Wherever a line in the data below holds "cube", copy that line.

SUPPLIED DATA:
· · · · · · ·
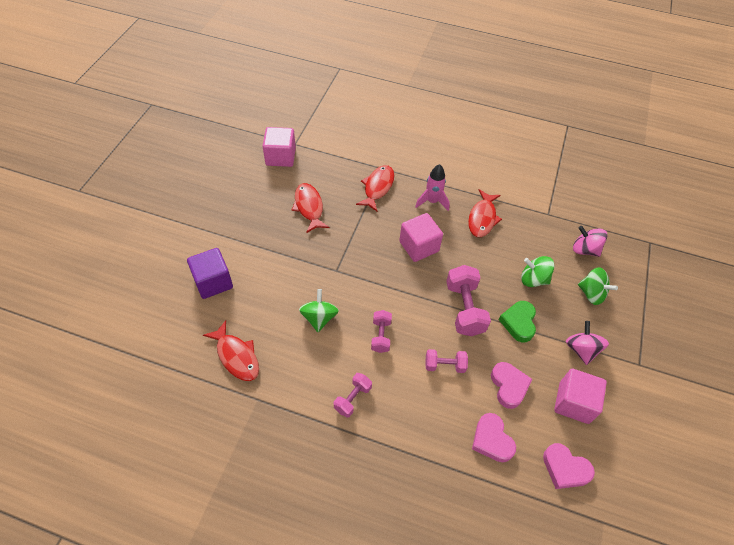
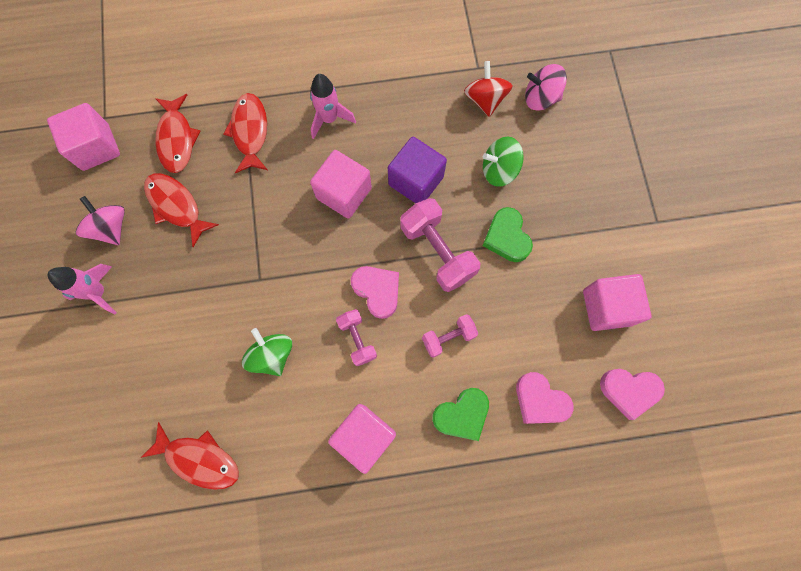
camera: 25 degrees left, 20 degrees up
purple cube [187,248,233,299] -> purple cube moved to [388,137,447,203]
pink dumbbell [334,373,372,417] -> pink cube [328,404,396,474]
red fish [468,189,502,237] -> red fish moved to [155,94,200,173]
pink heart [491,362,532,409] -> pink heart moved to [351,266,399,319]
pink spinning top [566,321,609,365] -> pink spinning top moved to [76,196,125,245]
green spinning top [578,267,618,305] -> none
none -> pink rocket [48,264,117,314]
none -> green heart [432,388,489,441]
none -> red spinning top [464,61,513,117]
· · · · · · ·
YOUR SOLUTION:
purple cube [187,248,233,299] -> purple cube moved to [388,137,447,203]
pink dumbbell [334,373,372,417] -> pink cube [328,404,396,474]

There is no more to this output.